*** DATA SEGMENT Section Begins ***
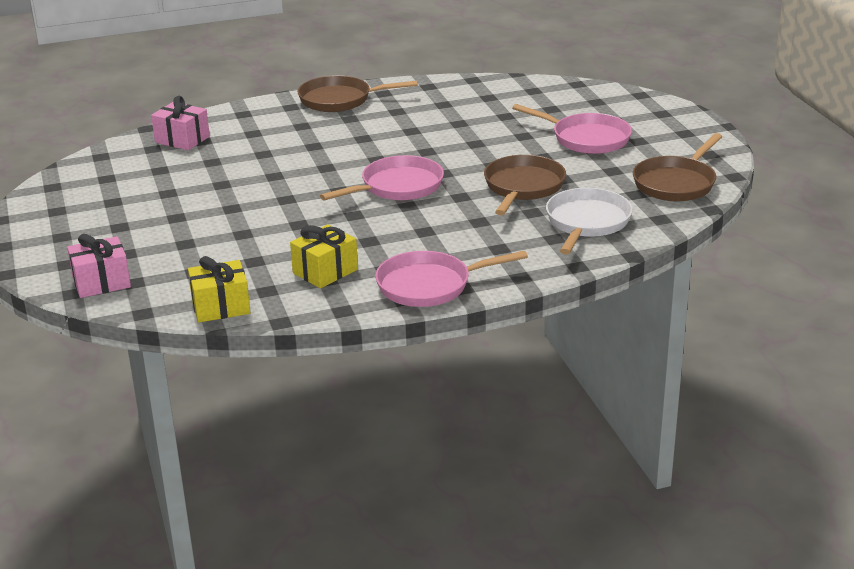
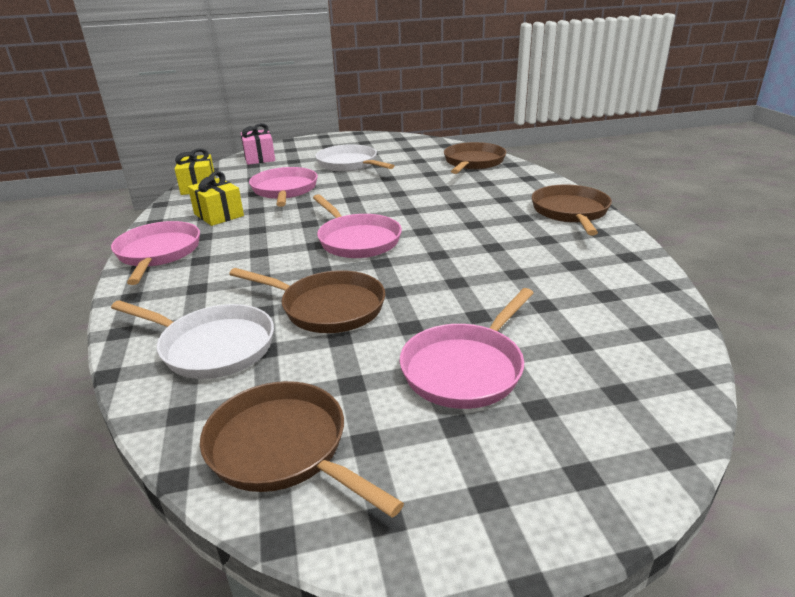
camera: 95 degrees right, 0 degrees up
(159, 211) = (350, 164): none -> white pan
(182, 139) = (473, 163): pink gift -> brown pan
(250, 242) = (284, 190): none -> pink pan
*** DATA SEGMENT Section Ends ***
• [TASK BRIEF] Could you output the lines above exactly, with no pictures included?

• [EXERCISE RESULT]
camera: 95 degrees right, 0 degrees up
(159, 211) = (350, 164): none -> white pan
(182, 139) = (473, 163): pink gift -> brown pan
(250, 242) = (284, 190): none -> pink pan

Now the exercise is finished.